> _Instructions for the task_
Your copy should match the records exactly, except that no pictures appear in it.

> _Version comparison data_
◇ ◇ ◇ ◇ ◇ ◇ ◇

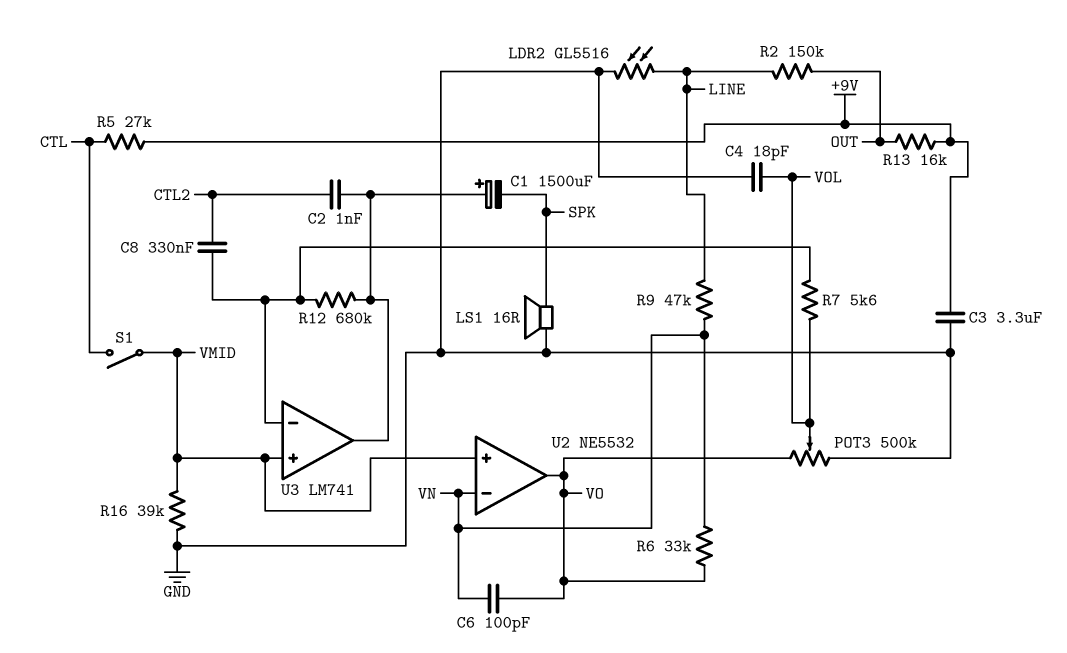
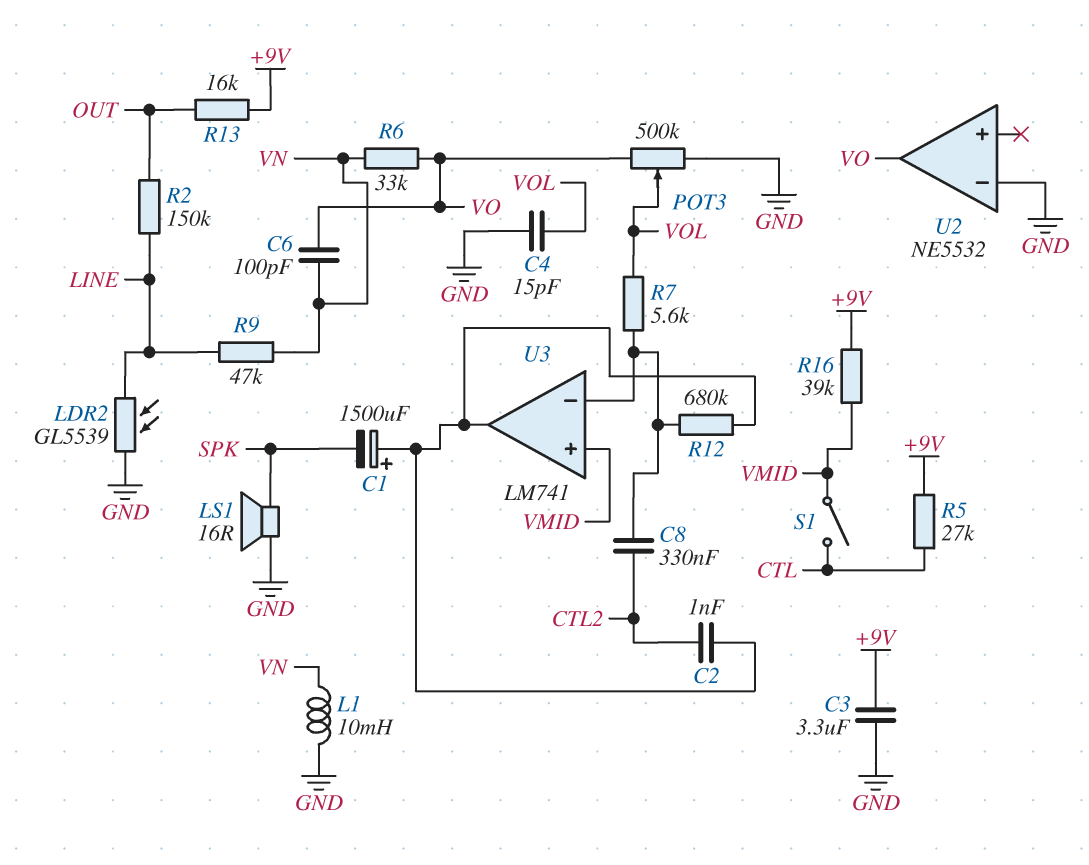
C4: 18pF (GND, VOL) -> 15pF (GND, VOL)
L1: none -> 10mH (GND, VN)
LDR2: GL5516 (GND, LINE) -> GL5539 (GND, LINE)
R16: 39k (GND, VMID) -> 39k (+9V, VMID)
U2 pin in+: VMID -> none
U2 pin in-: VN -> GND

◇ ◇ ◇ ◇ ◇ ◇ ◇

> _Exercise response_
C4: 18pF (GND, VOL) -> 15pF (GND, VOL)
L1: none -> 10mH (GND, VN)
LDR2: GL5516 (GND, LINE) -> GL5539 (GND, LINE)
R16: 39k (GND, VMID) -> 39k (+9V, VMID)
U2 pin in+: VMID -> none
U2 pin in-: VN -> GND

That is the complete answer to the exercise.